EXERCISE DATA below:
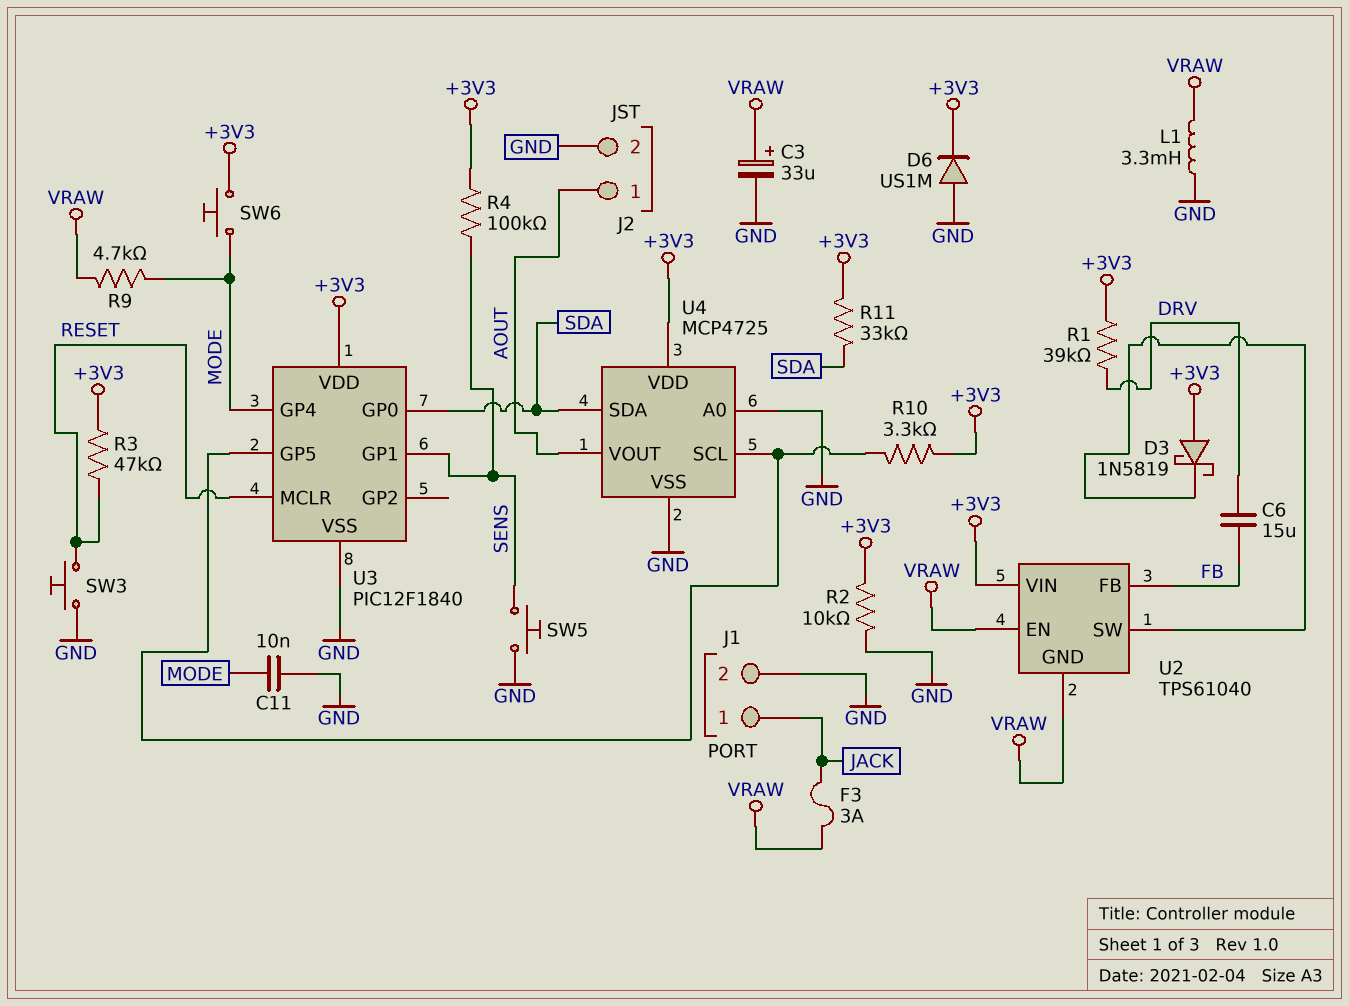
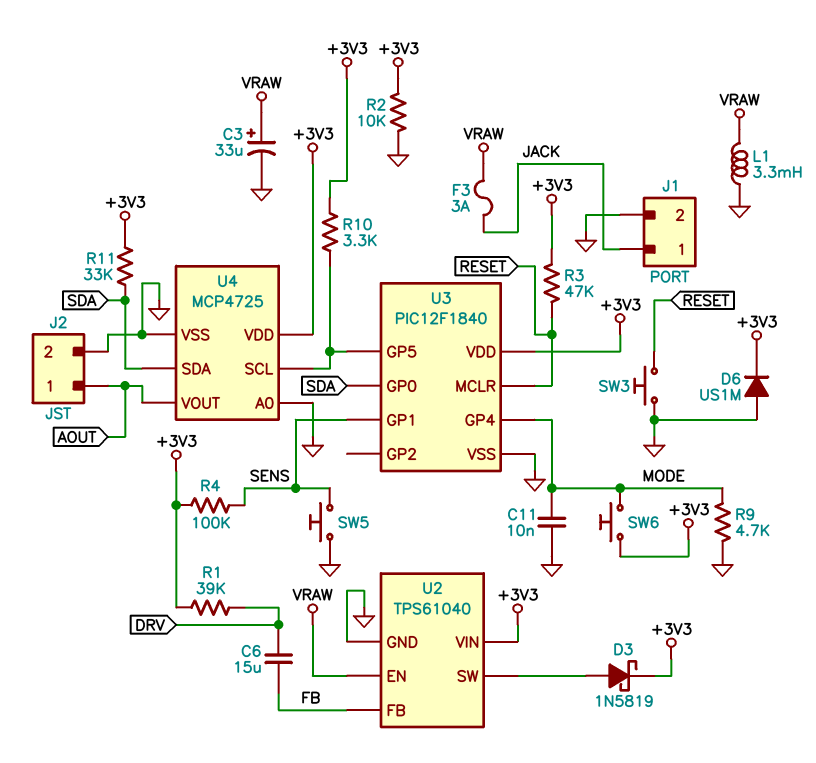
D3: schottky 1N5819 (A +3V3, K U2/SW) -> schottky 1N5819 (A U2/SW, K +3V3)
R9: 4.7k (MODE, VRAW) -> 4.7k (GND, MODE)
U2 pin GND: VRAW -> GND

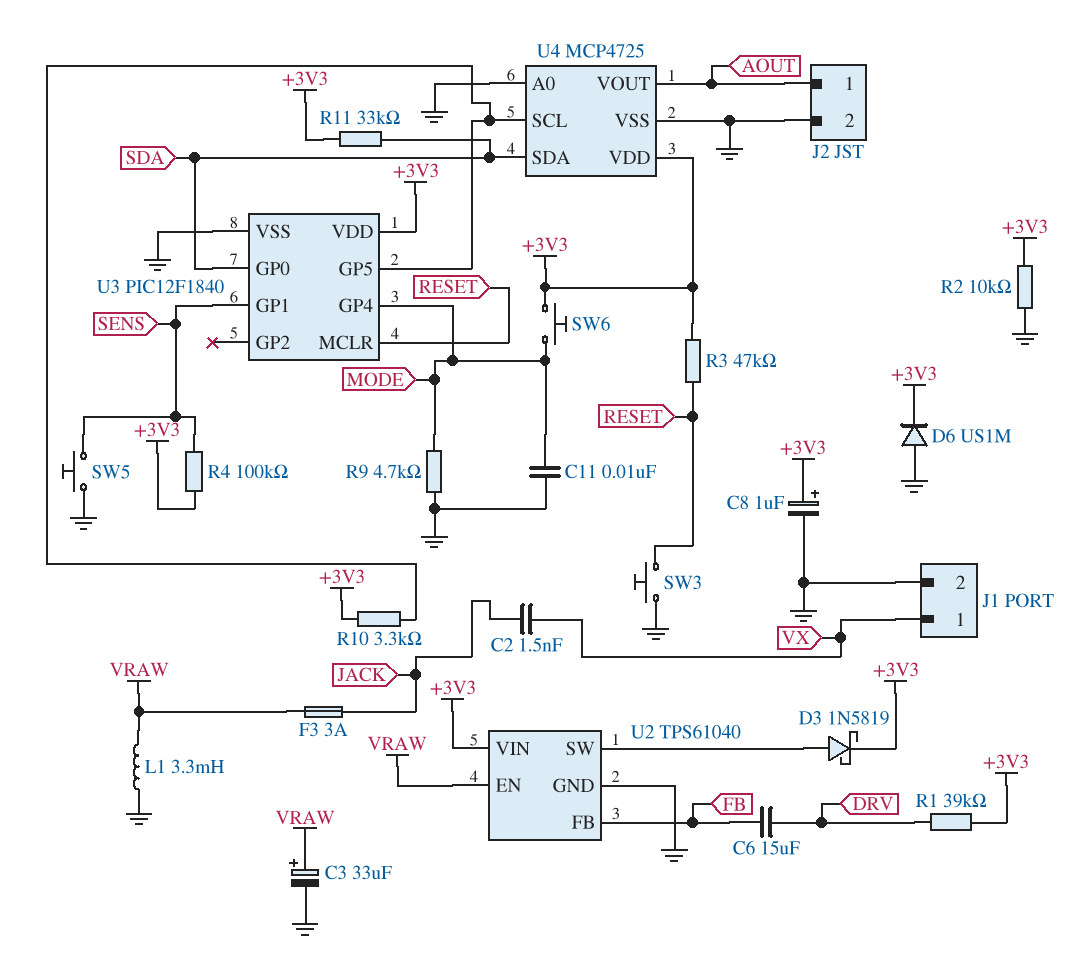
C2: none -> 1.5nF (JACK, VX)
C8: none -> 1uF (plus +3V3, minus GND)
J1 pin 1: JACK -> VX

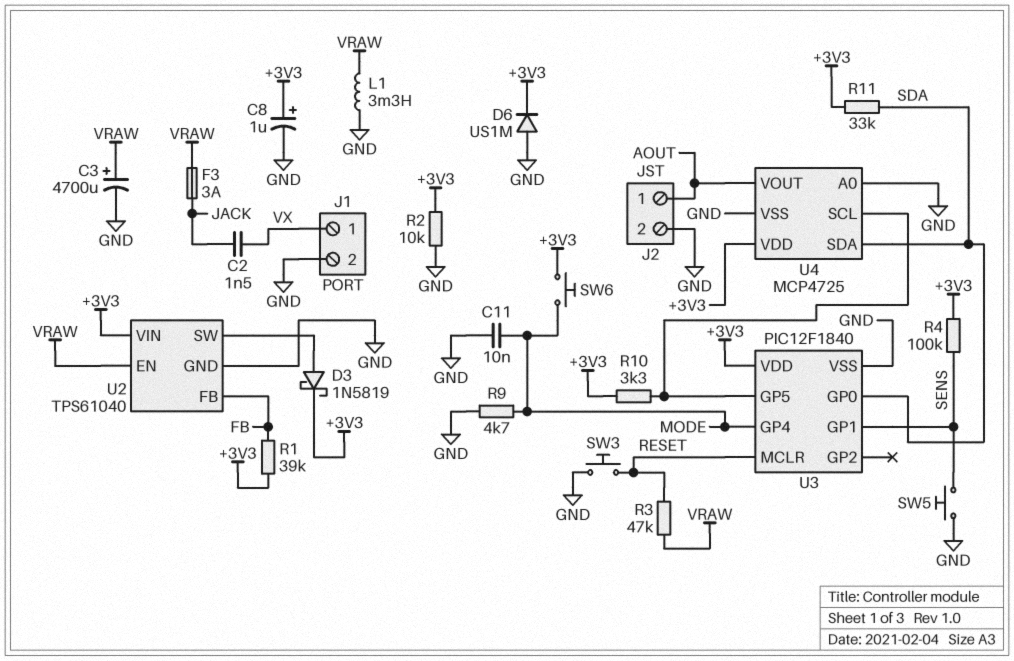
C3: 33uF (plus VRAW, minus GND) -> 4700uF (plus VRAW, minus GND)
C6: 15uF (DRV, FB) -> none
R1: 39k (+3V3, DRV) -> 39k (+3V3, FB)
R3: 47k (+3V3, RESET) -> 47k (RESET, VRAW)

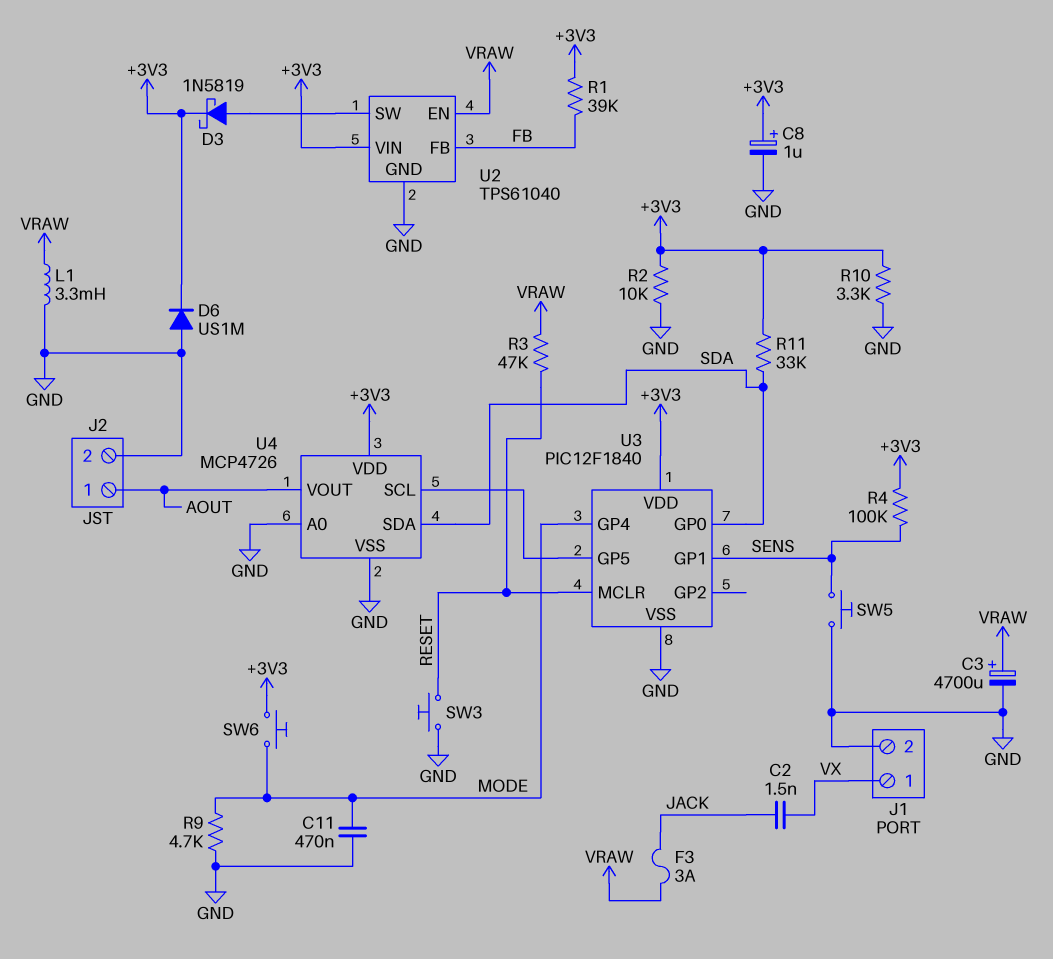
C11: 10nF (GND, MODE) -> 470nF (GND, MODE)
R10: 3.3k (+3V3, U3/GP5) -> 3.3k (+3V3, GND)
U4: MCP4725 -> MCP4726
End of EXERCISE DATA.
EXERCISE DATA below:
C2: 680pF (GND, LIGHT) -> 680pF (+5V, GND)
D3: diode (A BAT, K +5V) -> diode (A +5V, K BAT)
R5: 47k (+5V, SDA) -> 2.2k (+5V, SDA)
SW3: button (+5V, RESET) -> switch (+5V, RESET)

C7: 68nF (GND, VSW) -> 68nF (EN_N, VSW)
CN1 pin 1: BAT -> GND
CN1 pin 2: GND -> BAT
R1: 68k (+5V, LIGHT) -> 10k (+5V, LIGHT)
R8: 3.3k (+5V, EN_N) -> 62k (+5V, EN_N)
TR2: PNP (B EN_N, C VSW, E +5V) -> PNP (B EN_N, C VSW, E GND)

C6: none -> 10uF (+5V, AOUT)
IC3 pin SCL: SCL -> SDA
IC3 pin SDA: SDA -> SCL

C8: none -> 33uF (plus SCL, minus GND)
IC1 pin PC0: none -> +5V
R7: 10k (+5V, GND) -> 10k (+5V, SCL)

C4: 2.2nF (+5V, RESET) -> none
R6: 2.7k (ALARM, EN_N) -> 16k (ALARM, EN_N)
End of EXERCISE DATA.
EXERCISE DATA below:
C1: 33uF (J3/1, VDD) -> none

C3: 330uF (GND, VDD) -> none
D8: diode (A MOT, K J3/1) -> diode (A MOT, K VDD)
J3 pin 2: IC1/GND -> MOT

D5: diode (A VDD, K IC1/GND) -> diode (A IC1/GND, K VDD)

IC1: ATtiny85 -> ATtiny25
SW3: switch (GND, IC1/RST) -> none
End of EXERCISE DATA.
Looking at the records above, return exactly the lines from the line with "CN1 pin 2: GND -> BAT" to the line with "R6: 2.7k (ALARM, EN_N) -> 16k (ALARM, EN_N)", both ends included.

CN1 pin 2: GND -> BAT
R1: 68k (+5V, LIGHT) -> 10k (+5V, LIGHT)
R8: 3.3k (+5V, EN_N) -> 62k (+5V, EN_N)
TR2: PNP (B EN_N, C VSW, E +5V) -> PNP (B EN_N, C VSW, E GND)

C6: none -> 10uF (+5V, AOUT)
IC3 pin SCL: SCL -> SDA
IC3 pin SDA: SDA -> SCL

C8: none -> 33uF (plus SCL, minus GND)
IC1 pin PC0: none -> +5V
R7: 10k (+5V, GND) -> 10k (+5V, SCL)

C4: 2.2nF (+5V, RESET) -> none
R6: 2.7k (ALARM, EN_N) -> 16k (ALARM, EN_N)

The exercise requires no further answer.